◆ Data shown ◆
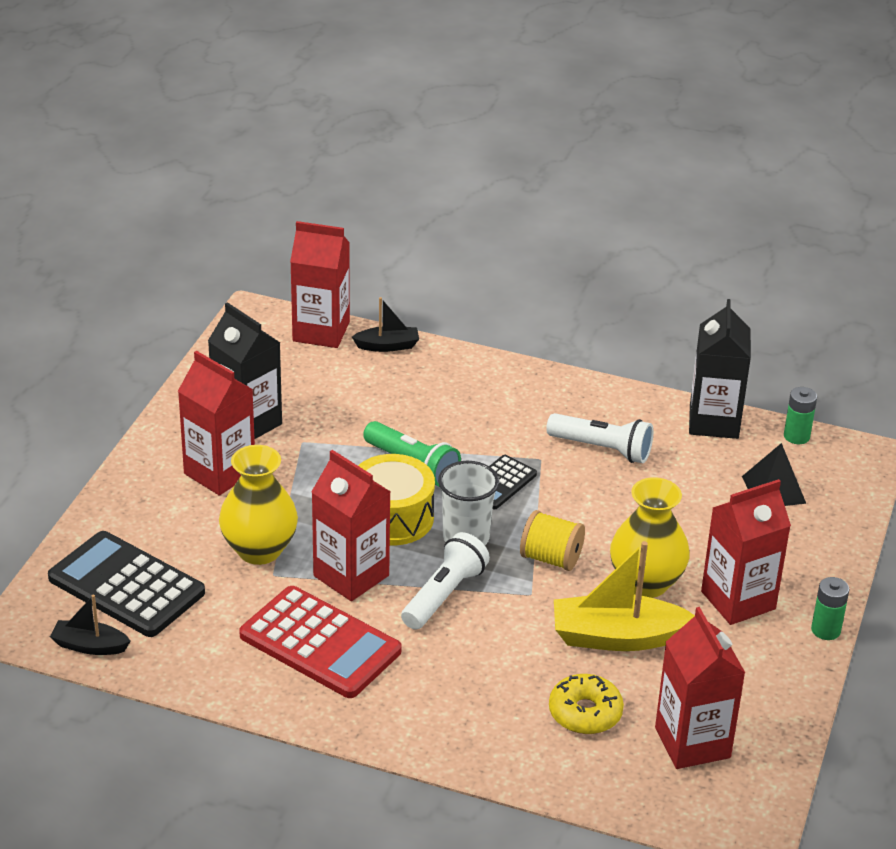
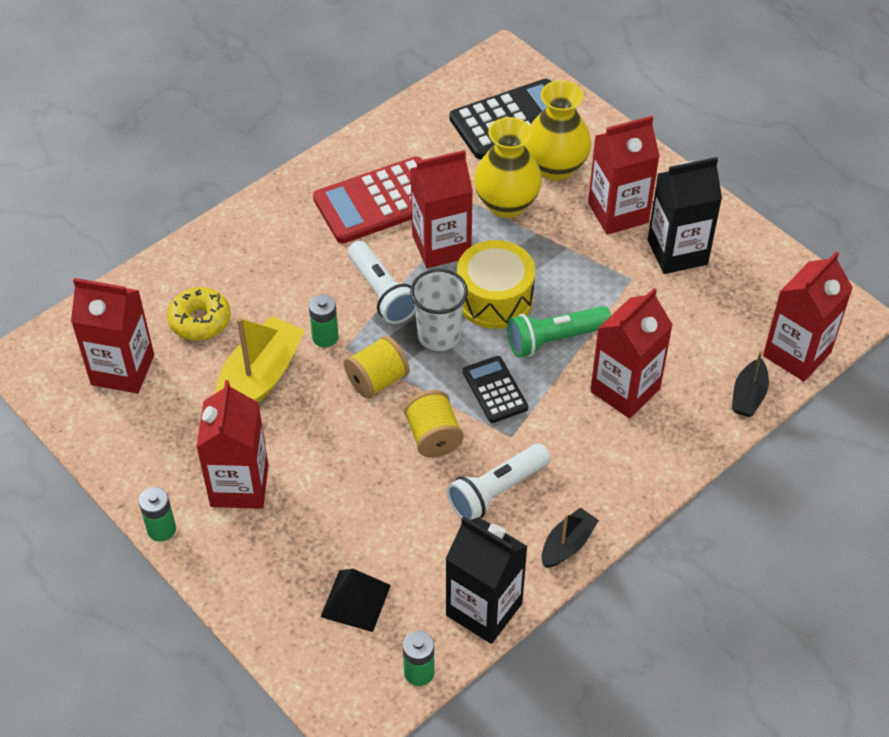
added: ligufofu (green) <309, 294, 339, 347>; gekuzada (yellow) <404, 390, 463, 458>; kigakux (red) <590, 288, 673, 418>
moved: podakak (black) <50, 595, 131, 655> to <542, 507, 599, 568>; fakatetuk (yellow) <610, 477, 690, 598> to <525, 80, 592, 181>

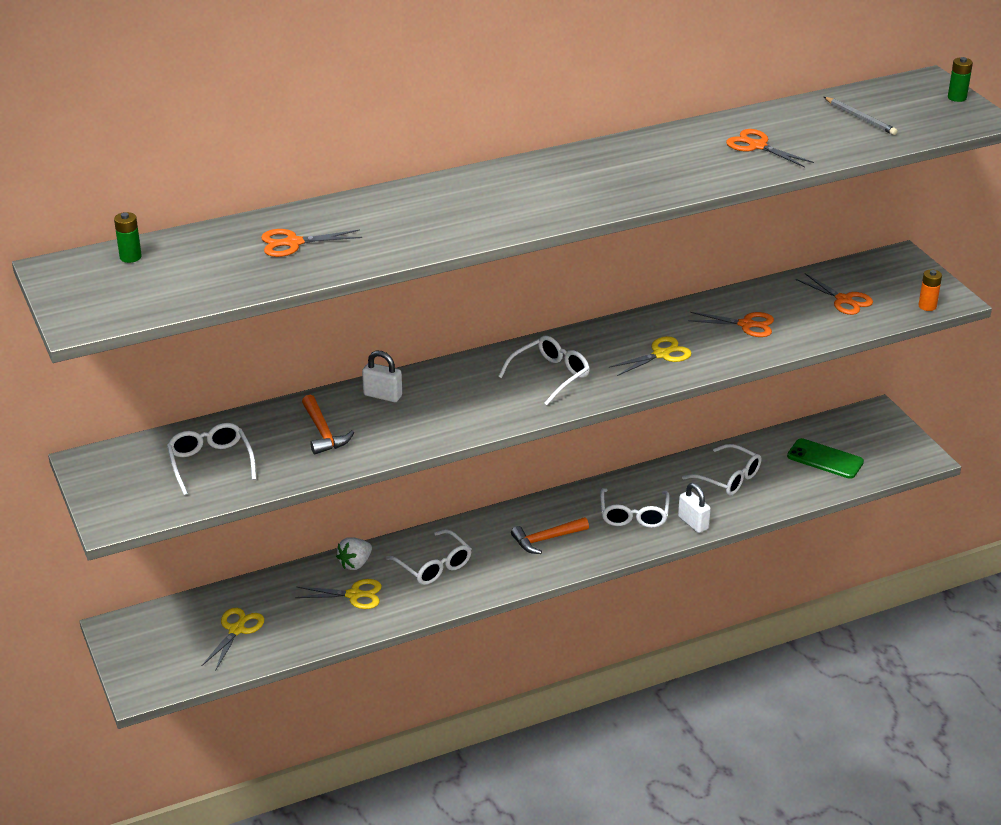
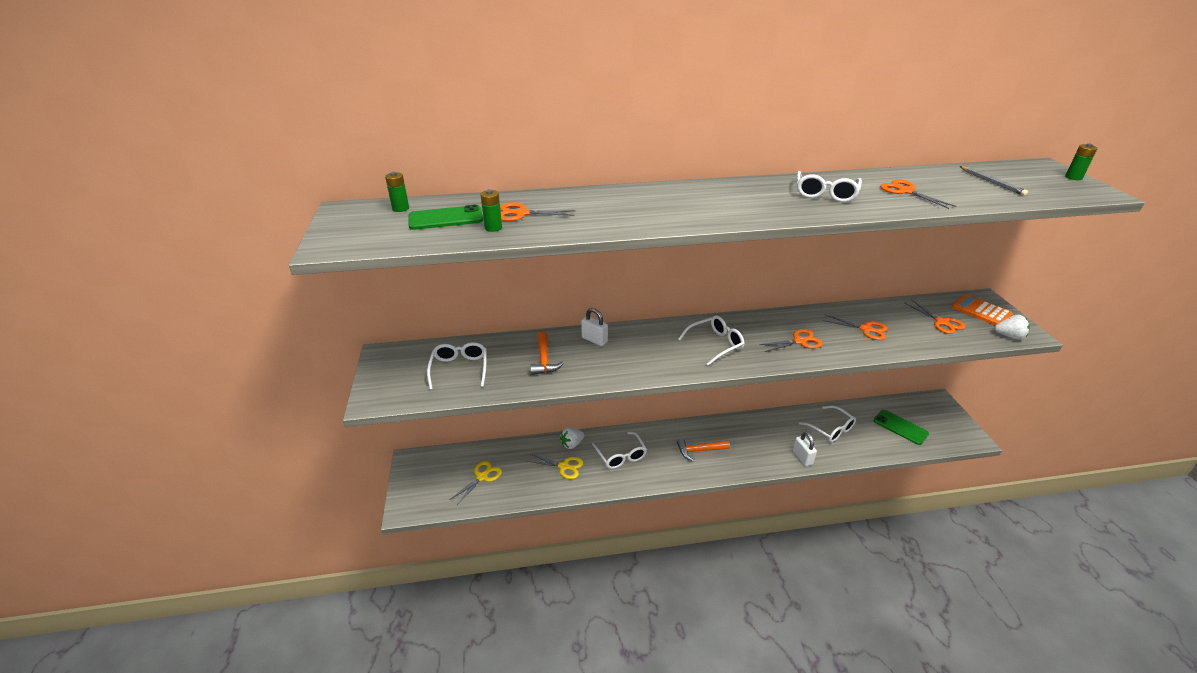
added: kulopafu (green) <408, 205, 483, 230>; ligufofu (green) <480, 189, 502, 232>; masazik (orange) <952, 294, 1013, 325>
moved: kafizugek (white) <600, 488, 670, 528> to <797, 171, 862, 202>
replaced: ligufofu (orange) <919, 269, 942, 311> to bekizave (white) <995, 315, 1029, 339>
recoloured: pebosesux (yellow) <609, 336, 692, 376> to pebosesux (orange) <759, 329, 823, 352>

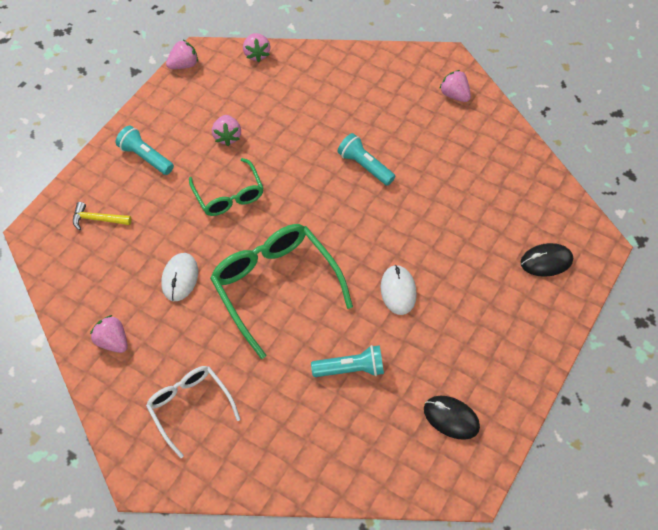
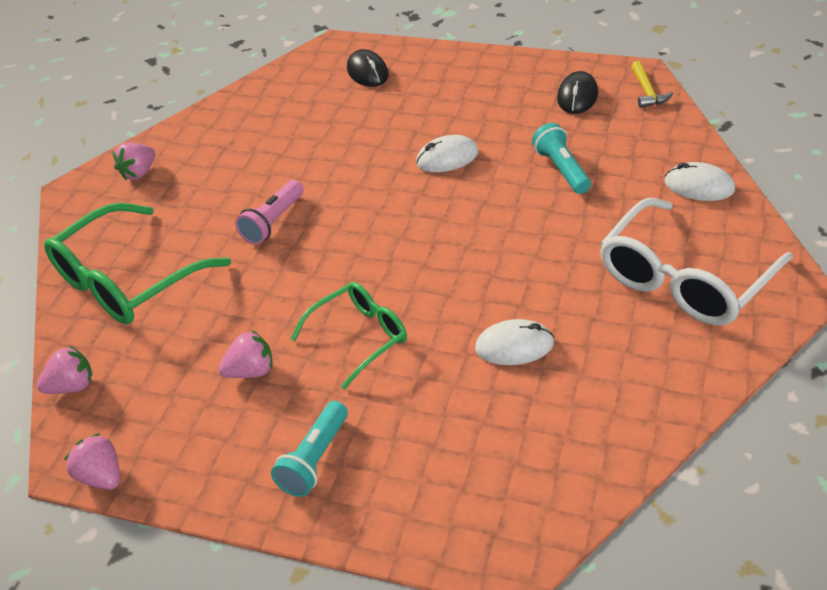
removed: bekizave (pink) <90, 315, 128, 353>
added: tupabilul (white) <665, 162, 735, 201>
moved: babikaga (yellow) <73, 202, 131, 230> to <631, 61, 673, 108>; kafizugek (green) <210, 224, 353, 359> to <44, 203, 231, 325>
recoloured: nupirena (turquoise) <337, 133, 395, 186> to nupirena (pink) <235, 180, 303, 245>
resized: kafizugek (white) <146, 366, 241, 458> = <600, 198, 793, 326> x1.64

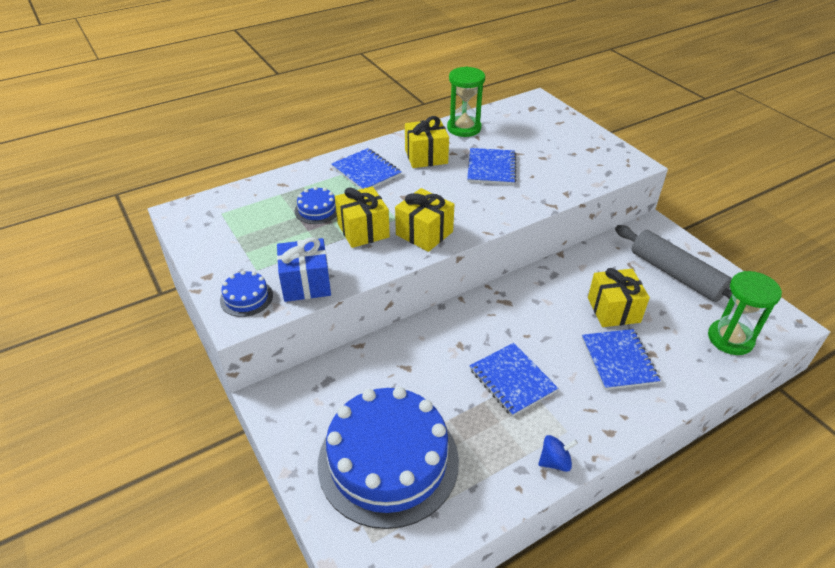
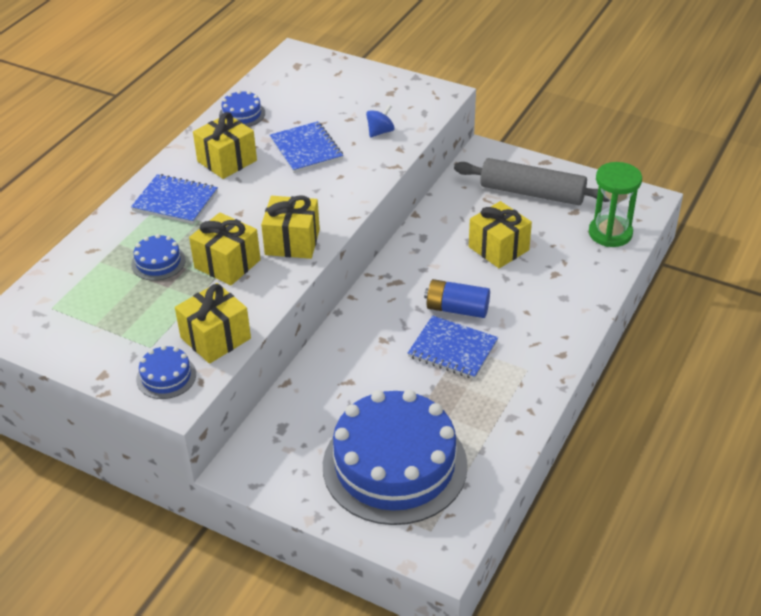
removed: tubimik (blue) <582, 329, 661, 390>
added: ligufofu (blue) <424, 279, 490, 318>
moved: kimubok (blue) <538, 435, 578, 472> to <366, 104, 395, 138>
replaced: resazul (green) <447, 66, 485, 137> to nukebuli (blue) <219, 90, 265, 127>
recoloured: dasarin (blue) <277, 237, 331, 302> to dasarin (yellow) <175, 283, 251, 364>

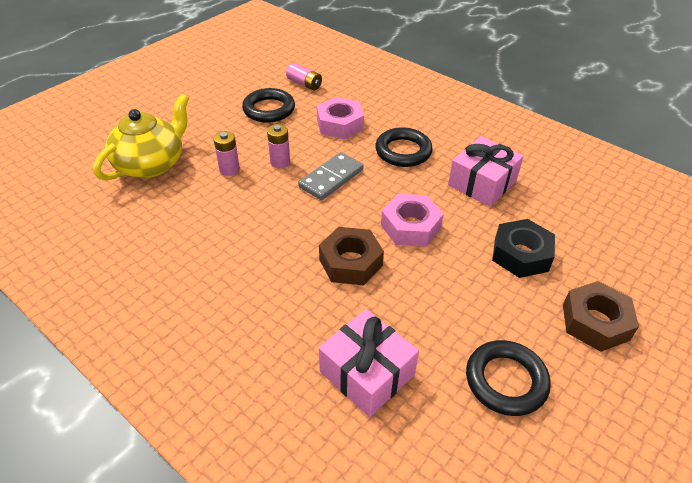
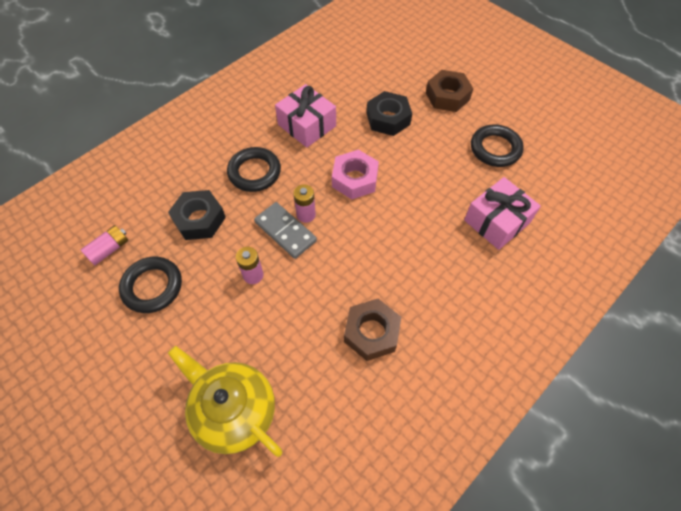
moved: ligufofu (pink) <213, 131, 240, 176> to <293, 184, 316, 223>; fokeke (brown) <319, 227, 384, 285> to <344, 299, 401, 361>
recoloured: fokeke (pink) <317, 97, 364, 139> to fokeke (black) <168, 190, 226, 240>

◆ Exercise ◆
Restate the material word for word, minus pictures.

◆ Solution ◆
added: ligufofu (green) <309, 294, 339, 347>; gekuzada (yellow) <404, 390, 463, 458>; kigakux (red) <590, 288, 673, 418>
moved: podakak (black) <50, 595, 131, 655> to <542, 507, 599, 568>; fakatetuk (yellow) <610, 477, 690, 598> to <525, 80, 592, 181>

added: kulopafu (green) <408, 205, 483, 230>; ligufofu (green) <480, 189, 502, 232>; masazik (orange) <952, 294, 1013, 325>
moved: kafizugek (white) <600, 488, 670, 528> to <797, 171, 862, 202>
replaced: ligufofu (orange) <919, 269, 942, 311> to bekizave (white) <995, 315, 1029, 339>
recoloured: pebosesux (yellow) <609, 336, 692, 376> to pebosesux (orange) <759, 329, 823, 352>

removed: bekizave (pink) <90, 315, 128, 353>
added: tupabilul (white) <665, 162, 735, 201>
moved: babikaga (yellow) <73, 202, 131, 230> to <631, 61, 673, 108>; kafizugek (green) <210, 224, 353, 359> to <44, 203, 231, 325>
recoloured: nupirena (turquoise) <337, 133, 395, 186> to nupirena (pink) <235, 180, 303, 245>
resized: kafizugek (white) <146, 366, 241, 458> = <600, 198, 793, 326> x1.64

removed: tubimik (blue) <582, 329, 661, 390>
added: ligufofu (blue) <424, 279, 490, 318>
moved: kimubok (blue) <538, 435, 578, 472> to <366, 104, 395, 138>
replaced: resazul (green) <447, 66, 485, 137> to nukebuli (blue) <219, 90, 265, 127>
recoloured: dasarin (blue) <277, 237, 331, 302> to dasarin (yellow) <175, 283, 251, 364>

moved: ligufofu (pink) <213, 131, 240, 176> to <293, 184, 316, 223>; fokeke (brown) <319, 227, 384, 285> to <344, 299, 401, 361>
recoloured: fokeke (pink) <317, 97, 364, 139> to fokeke (black) <168, 190, 226, 240>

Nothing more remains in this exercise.